§ **Set problem**
Change each "aerial image" in the records below to "aerial photo" and keep every other word the same. Leave the pictures out when you give the records back.

##### Information provided

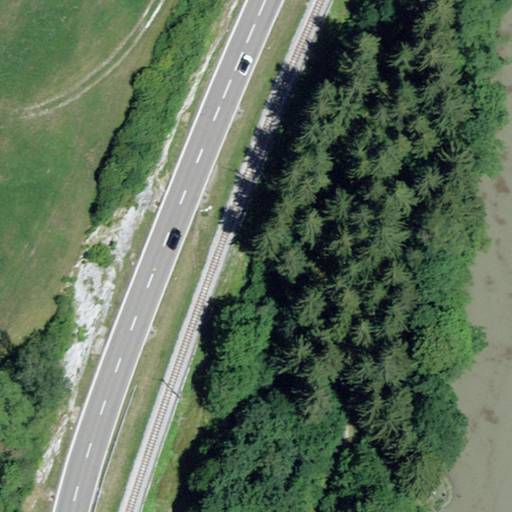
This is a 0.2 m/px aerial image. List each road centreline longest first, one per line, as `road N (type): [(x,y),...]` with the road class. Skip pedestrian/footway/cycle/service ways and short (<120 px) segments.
road 1 (secondary): [(72,511),(152,275),(267,0)]
road 2 (track): [(157,0),(112,63),(77,91),(43,108),(5,113)]
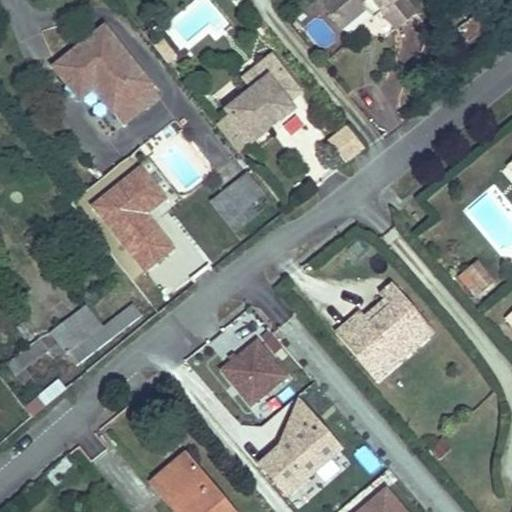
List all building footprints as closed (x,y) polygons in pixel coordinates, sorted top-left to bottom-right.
[(320,0),(343,28),(367,9),(364,4),(368,0),(373,0),(382,10),(397,28),(417,12),(406,0),(320,0)] [(368,0),(364,4),(367,9),(374,17),(382,10),(373,0),(368,0)] [(53,67),(70,88),(83,78),(91,88),(111,112),(149,82),(103,26),(53,67)] [(168,63),(176,57),(164,42),(156,48),(168,63)] [(268,76),(252,88),(225,110),(252,144),(271,129),(268,125),(275,120),(278,124),(296,109),(290,101),(301,91),(272,53),(258,64),(268,76)] [(242,76),(252,88),(268,76),(258,64),(242,76)] [(83,78),(70,88),(78,98),(91,88),(83,78)] [(122,125),(159,94),(149,82),(111,112),(122,125)] [(268,125),(271,129),(278,124),(275,120),(268,125)] [(346,128),(329,141),(347,163),(364,150),(346,128)] [(144,272),(173,250),(145,214),(173,192),(151,163),(93,207),(144,272)] [(247,172),(224,191),(211,202),(236,233),(264,210),(257,201),(265,194),(247,172)] [(478,254),(467,262),(474,272),(486,263),(478,254)] [(486,263),(474,272),(484,284),(496,275),(486,263)] [(397,360),(430,332),(389,284),(377,295),(381,300),(385,306),(366,323),(361,317),(356,312),(332,333),(366,373),(390,353),(397,360)] [(366,323),(385,306),(381,300),(361,317),(366,323)] [(50,333),(67,353),(102,326),(86,305),(50,333)] [(102,326),(67,353),(76,364),(111,337),(102,326)] [(16,378),(49,350),(38,337),(5,365),(16,378)] [(260,339),(217,368),(245,411),(289,383),(260,339)] [(373,381),(397,360),(390,353),(366,373),(373,381)] [(186,368),(172,382),(198,410),(212,397),(186,368)] [(281,453),(262,471),(288,501),(341,456),(301,409),(281,453)] [(77,462),(71,455),(52,472),(57,478),(77,462)] [(231,511),(185,455),(152,483),(176,511),(231,511)] [(405,511),(387,490),(362,511),(405,511)]
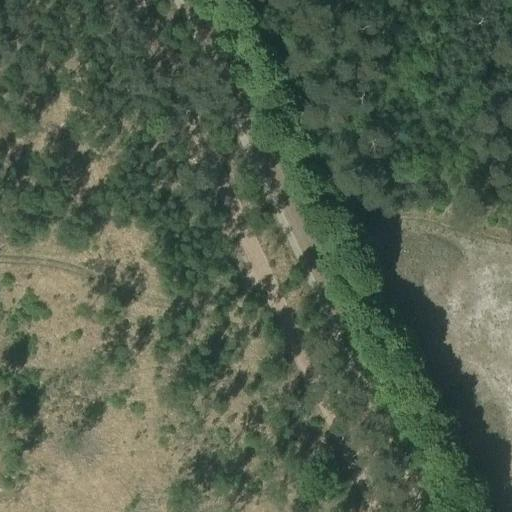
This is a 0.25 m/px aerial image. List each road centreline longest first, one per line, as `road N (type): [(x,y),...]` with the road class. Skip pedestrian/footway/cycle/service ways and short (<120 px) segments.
road 1 (track): [(371,511),(133,0)]
road 2 (track): [(430,511),(306,247)]
road 3 (track): [(306,247),(189,0)]
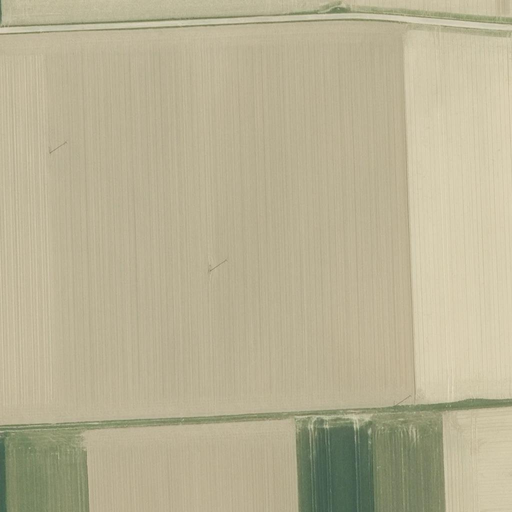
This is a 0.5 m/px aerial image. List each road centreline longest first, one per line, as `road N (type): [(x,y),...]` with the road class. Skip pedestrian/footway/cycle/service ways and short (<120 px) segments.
road 1 (track): [(511,28),(357,16),(0,31)]
road 2 (track): [(0,430),(511,405)]
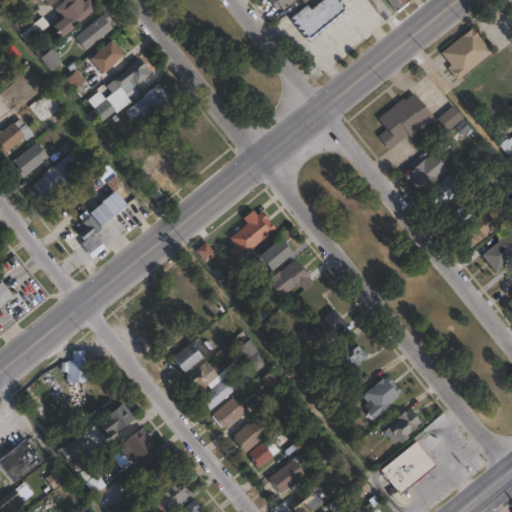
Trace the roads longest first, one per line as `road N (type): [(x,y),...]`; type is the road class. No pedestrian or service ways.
road 1 (residential): [(129,0),(507,481)]
road 2 (residential): [(511,344),(235,0)]
road 3 (tertiary): [(322,109),(0,370)]
road 4 (residential): [(252,511),(0,198)]
road 5 (tertiary): [(456,0),(322,109)]
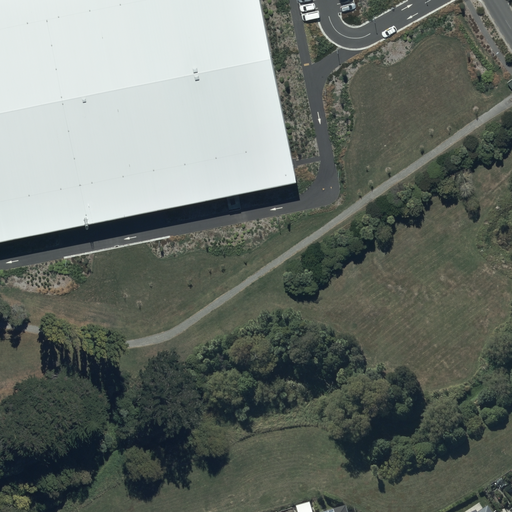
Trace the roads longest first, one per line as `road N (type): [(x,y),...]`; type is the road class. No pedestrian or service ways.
road 1 (residential): [(353,38),(313,81),(330,177),(320,195),(0,263)]
road 2 (track): [(134,343),(106,395),(75,426),(0,470)]
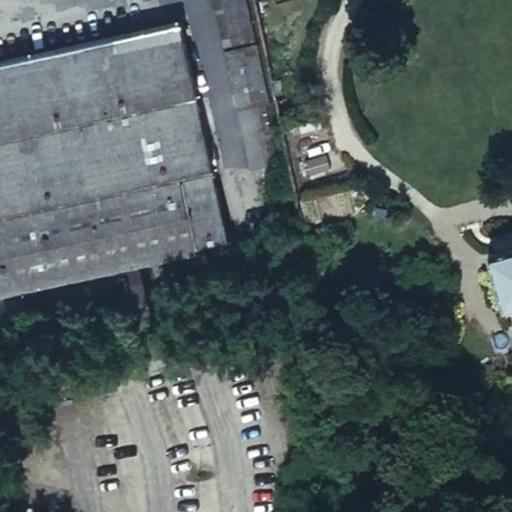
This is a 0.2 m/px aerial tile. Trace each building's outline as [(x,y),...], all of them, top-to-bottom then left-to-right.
[(258,44),(249,0),(214,0),(225,51),(258,44)] [(0,212),(211,168),(180,19),(0,60),(0,212)] [(271,105),(258,44),(225,51),(250,173),(278,167),(267,107),(271,105)] [(278,76),(270,79),(278,117),(286,116),(283,103),(289,101),(286,88),(280,88),(278,76)] [(0,297),(228,249),(211,168),(0,212),(0,297)] [(511,226),(491,233),(494,246),(486,248),(504,304),(511,301),(511,226)]
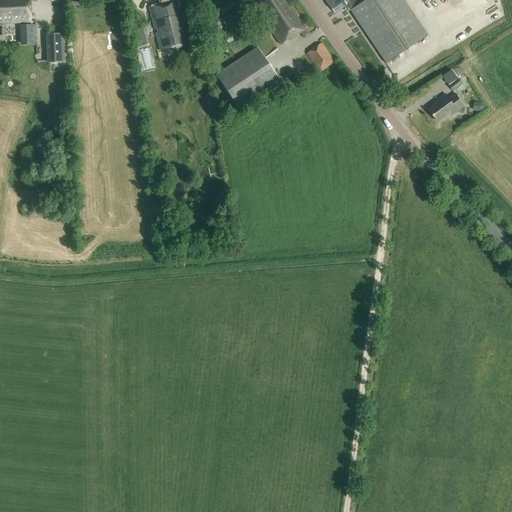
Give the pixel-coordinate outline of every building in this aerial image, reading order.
[(0,0),(0,24),(4,24),(30,23),(28,0),(0,0)] [(171,47),(172,52),(190,47),(178,0),(159,0),(160,4),(148,7),(159,50),(171,47)] [(256,10),(263,20),(272,33),(280,45),(299,32),(303,38),(310,34),(287,0),(253,0),(255,2),(246,8),(250,14),(256,10)] [(325,0),(334,13),(346,5),(385,63),(427,35),(403,0),(325,0)] [(241,16),(236,8),(220,19),(225,26),(241,16)] [(22,24),(23,45),(39,44),(38,23),(22,24)] [(144,24),(135,26),(140,46),(149,44),(144,24)] [(46,35),(47,63),(63,62),(62,34),(46,35)] [(319,73),(334,62),(321,43),(305,54),(319,73)] [(279,81),(257,47),(215,75),(237,108),(279,81)] [(453,92),(463,85),(458,78),(449,86),(453,92)] [(451,115),(464,106),(456,95),(449,100),(446,95),(434,103),(435,105),(429,110),(438,122),(450,113),(451,115)]
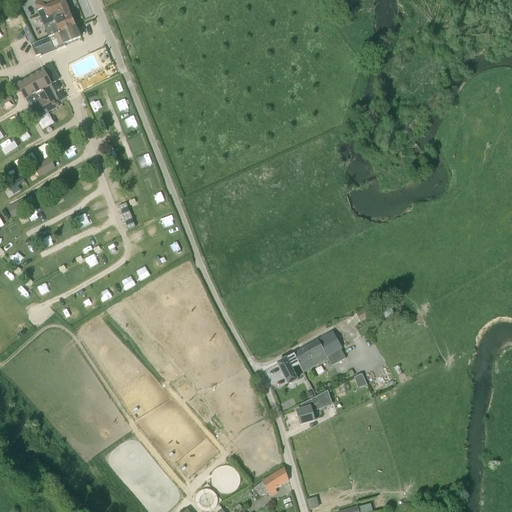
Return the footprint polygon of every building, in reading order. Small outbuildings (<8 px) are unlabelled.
[(49,38),(76,27),(64,0),(40,0),(34,3),(49,38)] [(81,38),(76,27),(49,38),(31,45),(36,57),(41,55),(42,57),(54,52),(66,47),(66,46),(64,47),(63,46),(81,38)] [(35,120),(57,107),(46,88),(51,85),(44,71),(17,86),(35,120)] [(121,79),(111,83),(115,93),(125,90),(121,79)] [(102,100),(92,102),(93,110),(103,109),(102,100)] [(109,119),(100,121),(101,130),(110,129),(109,119)] [(12,139),(1,145),(7,154),(20,147),(16,141),(14,142),(12,139)] [(45,159),(63,150),(58,139),(40,148),(45,159)] [(34,153),(17,162),(22,171),(38,162),(34,153)] [(149,155),(139,159),(142,167),(153,163),(149,155)] [(49,161),(36,167),(41,178),(54,172),(49,161)] [(18,189),(26,187),(24,180),(16,182),(18,189)] [(14,218),(31,208),(26,199),(9,209),(14,218)] [(136,228),(127,204),(119,207),(128,230),(136,228)] [(51,233),(44,236),(48,247),(55,245),(51,233)] [(91,243),(83,246),(86,254),(94,251),(91,243)] [(63,251),(69,263),(77,259),(71,247),(63,251)] [(55,278),(59,286),(66,283),(63,275),(55,278)] [(132,277),(123,282),(128,291),(137,286),(132,277)] [(107,291),(112,300),(120,295),(114,287),(107,291)] [(371,315),(367,308),(356,315),(360,322),(371,315)] [(333,333),(318,342),(327,358),(332,367),(346,359),(333,333)] [(318,342),(293,355),(299,366),(302,372),(313,366),(327,358),(318,342)] [(292,370),(299,366),(293,355),(278,364),(288,385),(289,385),(297,380),(292,370)] [(362,375),(354,379),(358,389),(368,386),(362,375)] [(302,410),(296,411),(300,425),(315,421),(311,408),(318,406),(319,410),(332,404),(328,392),(301,405),(302,410)] [(285,469),(284,470),(268,479),(255,487),(261,497),(268,493),(271,497),(277,493),(275,490),(288,482),(285,469)]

##########

§ **Written answer**
This is a 0.2 m/px aerial photo. List each road centreline longest first, one per line, as `road N (type): [(x,y),...]` with the road class. Skip pedestrian/footway/cycle/service ways and short (<120 px) segments.
road 1 (secondary): [(72,511),(152,275),(267,0)]
road 2 (track): [(157,0),(112,63),(77,91),(43,108),(5,113)]
List all building footprints as closed (x,y) polygons in pixel coordinates, sorted top-left to bottom-right.
[(320,0),(343,28),(367,9),(364,4),(368,0),(373,0),(382,10),(397,28),(417,12),(406,0),(320,0)] [(368,0),(364,4),(367,9),(374,17),(382,10),(373,0),(368,0)] [(53,67),(70,88),(83,78),(91,88),(111,112),(149,82),(103,26),(53,67)] [(168,63),(176,57),(164,42),(156,48),(168,63)] [(268,76),(252,88),(225,110),(252,144),(271,129),(268,125),(275,120),(278,124),(296,109),(290,101),(301,91),(272,53),(258,64),(268,76)] [(242,76),(252,88),(268,76),(258,64),(242,76)] [(83,78),(70,88),(78,98),(91,88),(83,78)] [(122,125),(159,94),(149,82),(111,112),(122,125)] [(268,125),(271,129),(278,124),(275,120),(268,125)] [(346,128),(329,141),(347,163),(364,150),(346,128)] [(144,272),(173,250),(145,214),(173,192),(151,163),(93,207),(144,272)] [(247,172),(224,191),(211,202),(236,233),(264,210),(257,201),(265,194),(247,172)] [(478,254),(467,262),(474,272),(486,263),(478,254)] [(486,263),(474,272),(484,284),(496,275),(486,263)] [(397,360),(430,332),(389,284),(377,295),(381,300),(385,306),(366,323),(361,317),(356,312),(332,333),(366,373),(390,353),(397,360)] [(366,323),(385,306),(381,300),(361,317),(366,323)] [(50,333),(67,353),(102,326),(86,305),(50,333)] [(102,326),(67,353),(76,364),(111,337),(102,326)] [(16,378),(49,350),(38,337),(5,365),(16,378)] [(260,339),(217,368),(245,411),(289,383),(260,339)] [(373,381),(397,360),(390,353),(366,373),(373,381)] [(186,368),(172,382),(198,410),(212,397),(186,368)] [(281,453),(262,471),(288,501),(341,456),(301,409),(281,453)] [(77,462),(71,455),(52,472),(57,478),(77,462)] [(231,511),(185,455),(152,483),(176,511),(231,511)] [(405,511),(387,490),(362,511),(405,511)]
This is a 0.25 m/px aerial photo. List each road centreline longest first, one per line, as `road N (type): [(x,y),...]` with the road class. Skip pedestrian/footway/cycle/service ways and short (<120 px) segments.
road 1 (track): [(371,511),(133,0)]
road 2 (track): [(430,511),(306,247)]
road 3 (track): [(306,247),(189,0)]
This is a 0.5 m/px aerial photo. List each road centreline longest first, one per line, as `road N (type): [(x,y),...]` with the road class. Skip pedestrian/footway/cycle/service ways and short (<120 px) segments.
road 1 (track): [(511,28),(357,16),(0,31)]
road 2 (track): [(0,430),(511,405)]
Trace the roads longest first, one per line as `road N (type): [(x,y),...]`; type is the road class. No pedestrian or service ways.
road 1 (residential): [(129,0),(507,481)]
road 2 (residential): [(511,344),(235,0)]
road 3 (tertiary): [(322,109),(0,370)]
road 4 (residential): [(252,511),(0,198)]
road 5 (tertiary): [(456,0),(322,109)]
Trace the roads longest first, one per line as `road N (type): [(x,y),...]`; type is the road class. No pedestrian or service ways.
road 1 (residential): [(353,38),(313,81),(330,177),(320,195),(0,263)]
road 2 (track): [(134,343),(106,395),(75,426),(0,470)]
This is a 0.2 m/px aerial tile. Trace each building's outline as [(x,y),...], all of them, top-to-bottom then left-to-right.
[(258,44),(249,0),(214,0),(225,51),(258,44)] [(0,212),(211,168),(180,19),(0,60),(0,212)] [(271,105),(258,44),(225,51),(250,173),(278,167),(267,107),(271,105)] [(278,76),(270,79),(278,117),(286,116),(283,103),(289,101),(286,88),(280,88),(278,76)] [(0,297),(228,249),(211,168),(0,212),(0,297)] [(511,226),(491,233),(494,246),(486,248),(504,304),(511,301),(511,226)]
Give the pixel-coordinate outline of every building in this aerial photo, reading order.
[(0,0),(0,24),(4,24),(30,23),(28,0),(0,0)] [(171,47),(172,52),(190,47),(178,0),(159,0),(160,4),(148,7),(159,50),(171,47)] [(256,10),(263,20),(272,33),(280,45),(299,32),(303,38),(310,34),(287,0),(253,0),(255,2),(246,8),(250,14),(256,10)] [(325,0),(334,13),(346,5),(385,63),(427,35),(403,0),(325,0)] [(241,16),(236,8),(220,19),(225,26),(241,16)] [(22,24),(23,45),(39,44),(38,23),(22,24)] [(144,24),(135,26),(140,46),(149,44),(144,24)] [(46,35),(47,63),(63,62),(62,34),(46,35)] [(319,73),(334,62),(321,43),(305,54),(319,73)] [(279,81),(257,47),(215,75),(237,108),(279,81)] [(453,92),(463,85),(458,78),(449,86),(453,92)] [(451,115),(464,106),(456,95),(449,100),(446,95),(434,103),(435,105),(429,110),(438,122),(450,113),(451,115)]
Return the footprint polygon of every building, in reading order. Small outbuildings (<8 px) are unlabelled.
[(49,38),(76,27),(64,0),(40,0),(34,3),(49,38)] [(81,38),(76,27),(49,38),(31,45),(36,57),(41,55),(42,57),(54,52),(66,47),(66,46),(64,47),(63,46),(81,38)] [(35,120),(57,107),(46,88),(51,85),(44,71),(17,86),(35,120)] [(121,79),(111,83),(115,93),(125,90),(121,79)] [(102,100),(92,102),(93,110),(103,109),(102,100)] [(109,119),(100,121),(101,130),(110,129),(109,119)] [(12,139),(1,145),(7,154),(20,147),(16,141),(14,142),(12,139)] [(45,159),(63,150),(58,139),(40,148),(45,159)] [(34,153),(17,162),(22,171),(38,162),(34,153)] [(149,155),(139,159),(142,167),(153,163),(149,155)] [(49,161),(36,167),(41,178),(54,172),(49,161)] [(18,189),(26,187),(24,180),(16,182),(18,189)] [(14,218),(31,208),(26,199),(9,209),(14,218)] [(136,228),(127,204),(119,207),(128,230),(136,228)] [(51,233),(44,236),(48,247),(55,245),(51,233)] [(91,243),(83,246),(86,254),(94,251),(91,243)] [(63,251),(69,263),(77,259),(71,247),(63,251)] [(55,278),(59,286),(66,283),(63,275),(55,278)] [(132,277),(123,282),(128,291),(137,286),(132,277)] [(107,291),(112,300),(120,295),(114,287),(107,291)] [(371,315),(367,308),(356,315),(360,322),(371,315)] [(333,333),(318,342),(327,358),(332,367),(346,359),(333,333)] [(318,342),(293,355),(299,366),(302,372),(313,366),(327,358),(318,342)] [(292,370),(299,366),(293,355),(278,364),(288,385),(289,385),(297,380),(292,370)] [(362,375),(354,379),(358,389),(368,386),(362,375)] [(302,410),(296,411),(300,425),(315,421),(311,408),(318,406),(319,410),(332,404),(328,392),(301,405),(302,410)] [(285,469),(284,470),(268,479),(255,487),(261,497),(268,493),(271,497),(277,493),(275,490),(288,482),(285,469)]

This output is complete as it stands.